- **Detected change data**
+++++

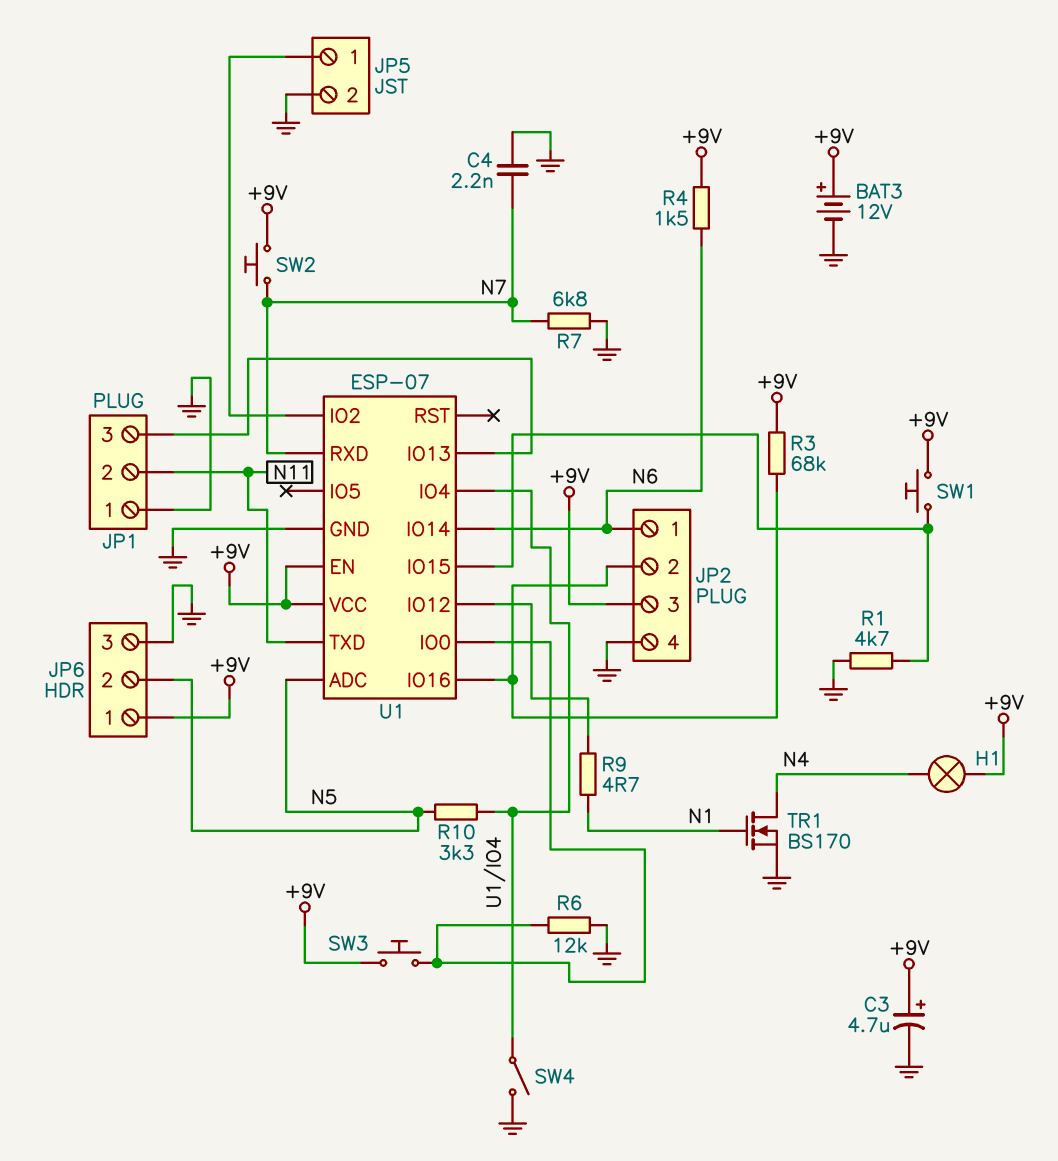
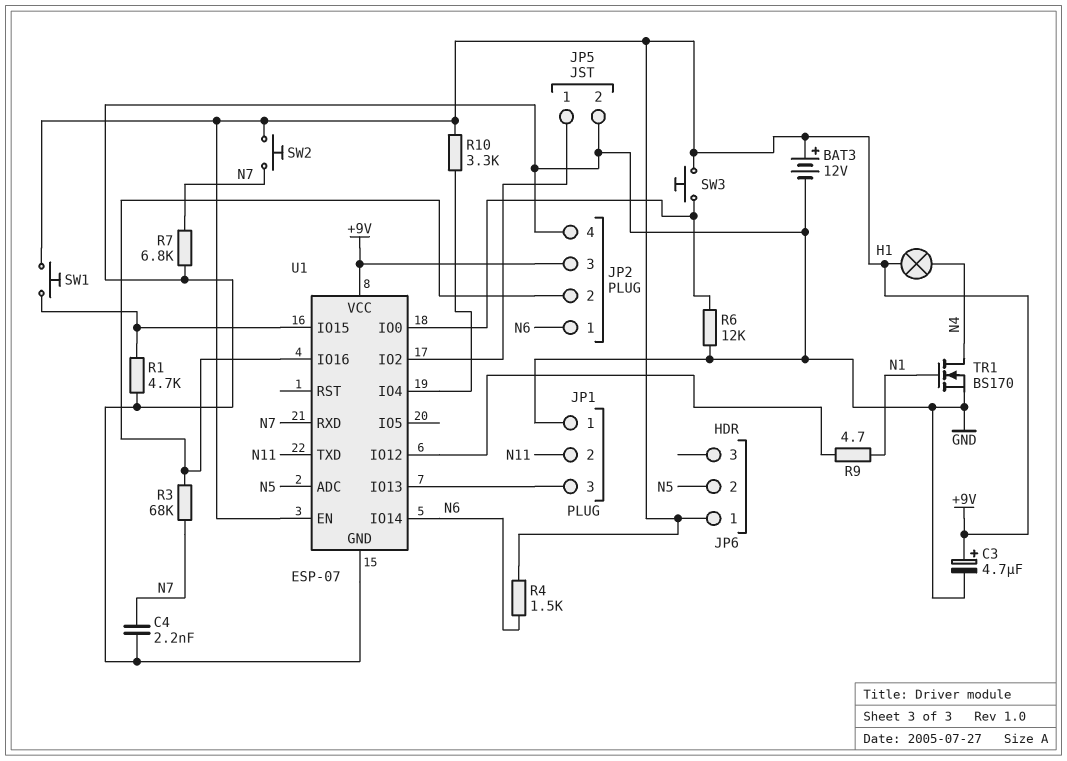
JP6 pin 3: GND -> none
R3: 68k (+9V, JP2/2) -> 68k (JP2/2, N7)
R10: 3.3k (N5, U1/IO4) -> 3.3k (+9V, U1/IO4)
SW4: switch (GND, U1/IO4) -> none

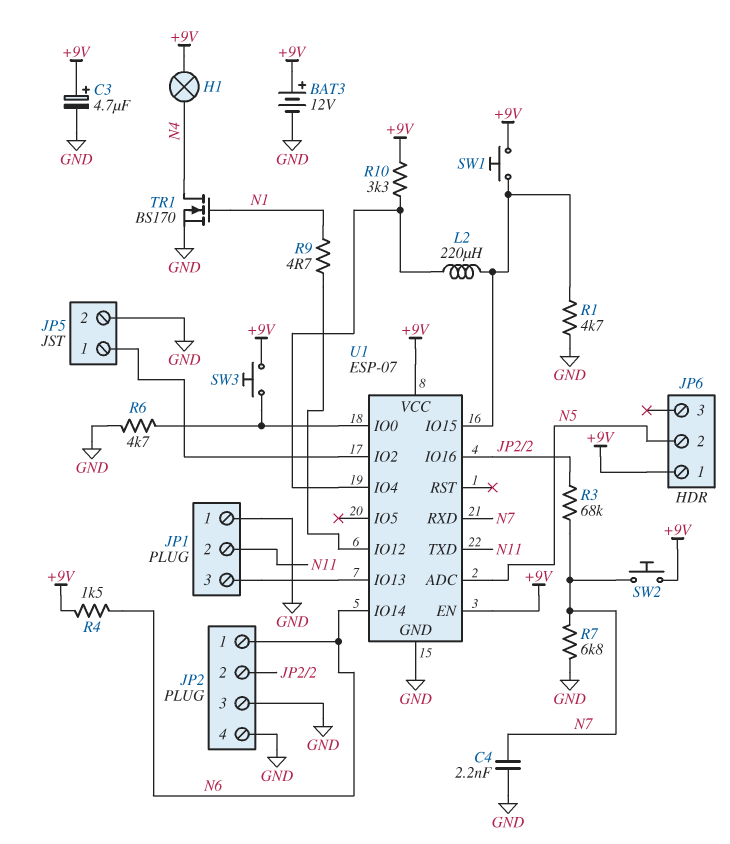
JP2 pin 3: +9V -> GND
L2: none -> 220uH (U1/IO4, U1/IO15)
R6: 12k (GND, U1/IO0) -> 4.7k (GND, U1/IO0)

+++++

- **Problem**
If a line in the data contains the string "none", copy it.

- **Finished exercise**
JP6 pin 3: GND -> none
SW4: switch (GND, U1/IO4) -> none
L2: none -> 220uH (U1/IO4, U1/IO15)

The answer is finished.